EXERCISE PROMPT
The whole listing is to be set down again without alteration.

+ + + + +

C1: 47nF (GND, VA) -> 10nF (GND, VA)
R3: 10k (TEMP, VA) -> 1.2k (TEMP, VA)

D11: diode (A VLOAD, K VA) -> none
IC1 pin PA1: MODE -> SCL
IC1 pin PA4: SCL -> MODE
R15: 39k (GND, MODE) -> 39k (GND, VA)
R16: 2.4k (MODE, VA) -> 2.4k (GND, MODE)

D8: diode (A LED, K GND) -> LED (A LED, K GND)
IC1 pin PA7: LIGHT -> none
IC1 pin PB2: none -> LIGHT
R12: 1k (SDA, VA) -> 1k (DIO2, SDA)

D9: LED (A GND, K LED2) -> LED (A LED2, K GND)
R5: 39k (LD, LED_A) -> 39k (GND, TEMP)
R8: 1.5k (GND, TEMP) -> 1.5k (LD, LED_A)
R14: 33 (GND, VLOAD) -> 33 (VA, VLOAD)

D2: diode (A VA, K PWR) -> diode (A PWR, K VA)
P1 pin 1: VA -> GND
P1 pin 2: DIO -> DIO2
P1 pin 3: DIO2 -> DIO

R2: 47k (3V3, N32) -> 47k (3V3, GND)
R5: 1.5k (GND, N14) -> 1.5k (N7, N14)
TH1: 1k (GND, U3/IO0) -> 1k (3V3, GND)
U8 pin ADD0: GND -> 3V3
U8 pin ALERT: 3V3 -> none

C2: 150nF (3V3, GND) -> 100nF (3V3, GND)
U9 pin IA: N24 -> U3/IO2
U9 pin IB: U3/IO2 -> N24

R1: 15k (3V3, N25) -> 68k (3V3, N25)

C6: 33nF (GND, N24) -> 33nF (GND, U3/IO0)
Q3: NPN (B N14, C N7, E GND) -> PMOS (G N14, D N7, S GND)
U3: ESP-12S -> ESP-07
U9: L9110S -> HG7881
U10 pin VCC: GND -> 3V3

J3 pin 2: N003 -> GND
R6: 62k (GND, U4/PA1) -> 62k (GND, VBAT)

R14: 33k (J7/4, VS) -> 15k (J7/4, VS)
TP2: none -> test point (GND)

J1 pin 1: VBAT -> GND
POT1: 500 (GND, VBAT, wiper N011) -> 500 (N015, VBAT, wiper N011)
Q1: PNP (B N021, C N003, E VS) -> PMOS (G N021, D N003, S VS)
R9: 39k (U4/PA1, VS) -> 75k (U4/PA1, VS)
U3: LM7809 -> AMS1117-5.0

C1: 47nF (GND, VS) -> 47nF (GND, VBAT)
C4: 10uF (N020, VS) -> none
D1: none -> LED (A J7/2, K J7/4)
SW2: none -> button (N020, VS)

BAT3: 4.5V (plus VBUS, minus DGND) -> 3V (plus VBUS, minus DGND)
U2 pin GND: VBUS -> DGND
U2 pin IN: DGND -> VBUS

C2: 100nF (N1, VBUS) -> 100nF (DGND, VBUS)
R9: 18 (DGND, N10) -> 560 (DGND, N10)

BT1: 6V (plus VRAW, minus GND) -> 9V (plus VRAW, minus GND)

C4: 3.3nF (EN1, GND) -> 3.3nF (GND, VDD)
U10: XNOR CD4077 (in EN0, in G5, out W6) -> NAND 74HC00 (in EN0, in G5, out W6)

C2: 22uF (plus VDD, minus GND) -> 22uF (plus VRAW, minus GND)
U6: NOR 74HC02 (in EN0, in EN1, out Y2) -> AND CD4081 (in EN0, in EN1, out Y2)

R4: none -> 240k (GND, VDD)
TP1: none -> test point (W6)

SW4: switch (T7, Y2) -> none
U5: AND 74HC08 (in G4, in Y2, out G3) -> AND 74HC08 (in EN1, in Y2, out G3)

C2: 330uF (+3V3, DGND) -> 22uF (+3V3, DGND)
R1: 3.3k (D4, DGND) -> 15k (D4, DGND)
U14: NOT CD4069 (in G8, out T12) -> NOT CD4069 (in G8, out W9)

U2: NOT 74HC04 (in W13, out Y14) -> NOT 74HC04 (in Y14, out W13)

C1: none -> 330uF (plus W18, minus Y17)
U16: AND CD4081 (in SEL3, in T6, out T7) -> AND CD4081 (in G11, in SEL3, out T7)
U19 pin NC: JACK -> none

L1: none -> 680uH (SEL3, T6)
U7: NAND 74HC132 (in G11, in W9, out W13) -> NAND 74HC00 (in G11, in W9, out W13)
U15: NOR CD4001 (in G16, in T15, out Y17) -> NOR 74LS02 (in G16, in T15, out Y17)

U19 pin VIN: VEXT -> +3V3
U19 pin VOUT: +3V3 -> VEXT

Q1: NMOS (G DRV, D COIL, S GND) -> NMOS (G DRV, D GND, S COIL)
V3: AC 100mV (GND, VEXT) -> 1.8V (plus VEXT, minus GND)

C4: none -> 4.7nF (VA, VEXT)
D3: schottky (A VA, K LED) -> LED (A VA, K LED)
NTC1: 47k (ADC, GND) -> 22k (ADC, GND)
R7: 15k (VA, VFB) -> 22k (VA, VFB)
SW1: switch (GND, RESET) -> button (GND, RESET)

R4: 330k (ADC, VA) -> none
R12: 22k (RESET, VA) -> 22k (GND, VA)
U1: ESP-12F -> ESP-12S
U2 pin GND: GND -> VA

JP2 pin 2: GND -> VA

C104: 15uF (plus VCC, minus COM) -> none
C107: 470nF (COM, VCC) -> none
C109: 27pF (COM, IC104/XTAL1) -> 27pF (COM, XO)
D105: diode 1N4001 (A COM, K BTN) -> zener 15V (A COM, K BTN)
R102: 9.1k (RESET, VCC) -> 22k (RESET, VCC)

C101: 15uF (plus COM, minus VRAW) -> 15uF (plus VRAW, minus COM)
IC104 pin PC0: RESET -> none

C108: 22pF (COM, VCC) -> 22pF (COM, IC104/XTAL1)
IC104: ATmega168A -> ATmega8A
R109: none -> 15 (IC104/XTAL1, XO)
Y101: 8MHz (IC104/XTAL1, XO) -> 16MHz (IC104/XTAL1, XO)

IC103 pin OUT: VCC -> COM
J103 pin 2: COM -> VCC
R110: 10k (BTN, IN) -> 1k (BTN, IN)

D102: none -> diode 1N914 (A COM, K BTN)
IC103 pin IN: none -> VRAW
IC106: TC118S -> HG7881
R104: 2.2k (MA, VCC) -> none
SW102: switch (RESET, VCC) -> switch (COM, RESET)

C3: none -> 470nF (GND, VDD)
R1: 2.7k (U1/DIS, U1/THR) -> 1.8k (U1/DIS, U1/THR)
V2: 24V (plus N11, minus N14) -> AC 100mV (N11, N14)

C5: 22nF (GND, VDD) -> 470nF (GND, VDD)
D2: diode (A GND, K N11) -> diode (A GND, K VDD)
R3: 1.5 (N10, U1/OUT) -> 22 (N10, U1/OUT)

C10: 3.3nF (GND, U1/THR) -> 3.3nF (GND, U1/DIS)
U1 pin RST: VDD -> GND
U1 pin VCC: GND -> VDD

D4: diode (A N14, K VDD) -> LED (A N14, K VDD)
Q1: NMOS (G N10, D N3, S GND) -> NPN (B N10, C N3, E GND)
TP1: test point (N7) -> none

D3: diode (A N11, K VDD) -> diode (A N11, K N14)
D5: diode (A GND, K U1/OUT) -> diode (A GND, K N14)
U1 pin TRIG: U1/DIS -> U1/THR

+ + + + +

ANSWER
C1: 47nF (GND, VA) -> 10nF (GND, VA)
R3: 10k (TEMP, VA) -> 1.2k (TEMP, VA)

D11: diode (A VLOAD, K VA) -> none
IC1 pin PA1: MODE -> SCL
IC1 pin PA4: SCL -> MODE
R15: 39k (GND, MODE) -> 39k (GND, VA)
R16: 2.4k (MODE, VA) -> 2.4k (GND, MODE)

D8: diode (A LED, K GND) -> LED (A LED, K GND)
IC1 pin PA7: LIGHT -> none
IC1 pin PB2: none -> LIGHT
R12: 1k (SDA, VA) -> 1k (DIO2, SDA)

D9: LED (A GND, K LED2) -> LED (A LED2, K GND)
R5: 39k (LD, LED_A) -> 39k (GND, TEMP)
R8: 1.5k (GND, TEMP) -> 1.5k (LD, LED_A)
R14: 33 (GND, VLOAD) -> 33 (VA, VLOAD)

D2: diode (A VA, K PWR) -> diode (A PWR, K VA)
P1 pin 1: VA -> GND
P1 pin 2: DIO -> DIO2
P1 pin 3: DIO2 -> DIO

R2: 47k (3V3, N32) -> 47k (3V3, GND)
R5: 1.5k (GND, N14) -> 1.5k (N7, N14)
TH1: 1k (GND, U3/IO0) -> 1k (3V3, GND)
U8 pin ADD0: GND -> 3V3
U8 pin ALERT: 3V3 -> none

C2: 150nF (3V3, GND) -> 100nF (3V3, GND)
U9 pin IA: N24 -> U3/IO2
U9 pin IB: U3/IO2 -> N24

R1: 15k (3V3, N25) -> 68k (3V3, N25)

C6: 33nF (GND, N24) -> 33nF (GND, U3/IO0)
Q3: NPN (B N14, C N7, E GND) -> PMOS (G N14, D N7, S GND)
U3: ESP-12S -> ESP-07
U9: L9110S -> HG7881
U10 pin VCC: GND -> 3V3

J3 pin 2: N003 -> GND
R6: 62k (GND, U4/PA1) -> 62k (GND, VBAT)

R14: 33k (J7/4, VS) -> 15k (J7/4, VS)
TP2: none -> test point (GND)

J1 pin 1: VBAT -> GND
POT1: 500 (GND, VBAT, wiper N011) -> 500 (N015, VBAT, wiper N011)
Q1: PNP (B N021, C N003, E VS) -> PMOS (G N021, D N003, S VS)
R9: 39k (U4/PA1, VS) -> 75k (U4/PA1, VS)
U3: LM7809 -> AMS1117-5.0

C1: 47nF (GND, VS) -> 47nF (GND, VBAT)
C4: 10uF (N020, VS) -> none
D1: none -> LED (A J7/2, K J7/4)
SW2: none -> button (N020, VS)

BAT3: 4.5V (plus VBUS, minus DGND) -> 3V (plus VBUS, minus DGND)
U2 pin GND: VBUS -> DGND
U2 pin IN: DGND -> VBUS

C2: 100nF (N1, VBUS) -> 100nF (DGND, VBUS)
R9: 18 (DGND, N10) -> 560 (DGND, N10)

BT1: 6V (plus VRAW, minus GND) -> 9V (plus VRAW, minus GND)

C4: 3.3nF (EN1, GND) -> 3.3nF (GND, VDD)
U10: XNOR CD4077 (in EN0, in G5, out W6) -> NAND 74HC00 (in EN0, in G5, out W6)

C2: 22uF (plus VDD, minus GND) -> 22uF (plus VRAW, minus GND)
U6: NOR 74HC02 (in EN0, in EN1, out Y2) -> AND CD4081 (in EN0, in EN1, out Y2)

R4: none -> 240k (GND, VDD)
TP1: none -> test point (W6)

SW4: switch (T7, Y2) -> none
U5: AND 74HC08 (in G4, in Y2, out G3) -> AND 74HC08 (in EN1, in Y2, out G3)

C2: 330uF (+3V3, DGND) -> 22uF (+3V3, DGND)
R1: 3.3k (D4, DGND) -> 15k (D4, DGND)
U14: NOT CD4069 (in G8, out T12) -> NOT CD4069 (in G8, out W9)

U2: NOT 74HC04 (in W13, out Y14) -> NOT 74HC04 (in Y14, out W13)

C1: none -> 330uF (plus W18, minus Y17)
U16: AND CD4081 (in SEL3, in T6, out T7) -> AND CD4081 (in G11, in SEL3, out T7)
U19 pin NC: JACK -> none

L1: none -> 680uH (SEL3, T6)
U7: NAND 74HC132 (in G11, in W9, out W13) -> NAND 74HC00 (in G11, in W9, out W13)
U15: NOR CD4001 (in G16, in T15, out Y17) -> NOR 74LS02 (in G16, in T15, out Y17)

U19 pin VIN: VEXT -> +3V3
U19 pin VOUT: +3V3 -> VEXT

Q1: NMOS (G DRV, D COIL, S GND) -> NMOS (G DRV, D GND, S COIL)
V3: AC 100mV (GND, VEXT) -> 1.8V (plus VEXT, minus GND)

C4: none -> 4.7nF (VA, VEXT)
D3: schottky (A VA, K LED) -> LED (A VA, K LED)
NTC1: 47k (ADC, GND) -> 22k (ADC, GND)
R7: 15k (VA, VFB) -> 22k (VA, VFB)
SW1: switch (GND, RESET) -> button (GND, RESET)

R4: 330k (ADC, VA) -> none
R12: 22k (RESET, VA) -> 22k (GND, VA)
U1: ESP-12F -> ESP-12S
U2 pin GND: GND -> VA

JP2 pin 2: GND -> VA

C104: 15uF (plus VCC, minus COM) -> none
C107: 470nF (COM, VCC) -> none
C109: 27pF (COM, IC104/XTAL1) -> 27pF (COM, XO)
D105: diode 1N4001 (A COM, K BTN) -> zener 15V (A COM, K BTN)
R102: 9.1k (RESET, VCC) -> 22k (RESET, VCC)

C101: 15uF (plus COM, minus VRAW) -> 15uF (plus VRAW, minus COM)
IC104 pin PC0: RESET -> none

C108: 22pF (COM, VCC) -> 22pF (COM, IC104/XTAL1)
IC104: ATmega168A -> ATmega8A
R109: none -> 15 (IC104/XTAL1, XO)
Y101: 8MHz (IC104/XTAL1, XO) -> 16MHz (IC104/XTAL1, XO)

IC103 pin OUT: VCC -> COM
J103 pin 2: COM -> VCC
R110: 10k (BTN, IN) -> 1k (BTN, IN)

D102: none -> diode 1N914 (A COM, K BTN)
IC103 pin IN: none -> VRAW
IC106: TC118S -> HG7881
R104: 2.2k (MA, VCC) -> none
SW102: switch (RESET, VCC) -> switch (COM, RESET)

C3: none -> 470nF (GND, VDD)
R1: 2.7k (U1/DIS, U1/THR) -> 1.8k (U1/DIS, U1/THR)
V2: 24V (plus N11, minus N14) -> AC 100mV (N11, N14)

C5: 22nF (GND, VDD) -> 470nF (GND, VDD)
D2: diode (A GND, K N11) -> diode (A GND, K VDD)
R3: 1.5 (N10, U1/OUT) -> 22 (N10, U1/OUT)

C10: 3.3nF (GND, U1/THR) -> 3.3nF (GND, U1/DIS)
U1 pin RST: VDD -> GND
U1 pin VCC: GND -> VDD

D4: diode (A N14, K VDD) -> LED (A N14, K VDD)
Q1: NMOS (G N10, D N3, S GND) -> NPN (B N10, C N3, E GND)
TP1: test point (N7) -> none

D3: diode (A N11, K VDD) -> diode (A N11, K N14)
D5: diode (A GND, K U1/OUT) -> diode (A GND, K N14)
U1 pin TRIG: U1/DIS -> U1/THR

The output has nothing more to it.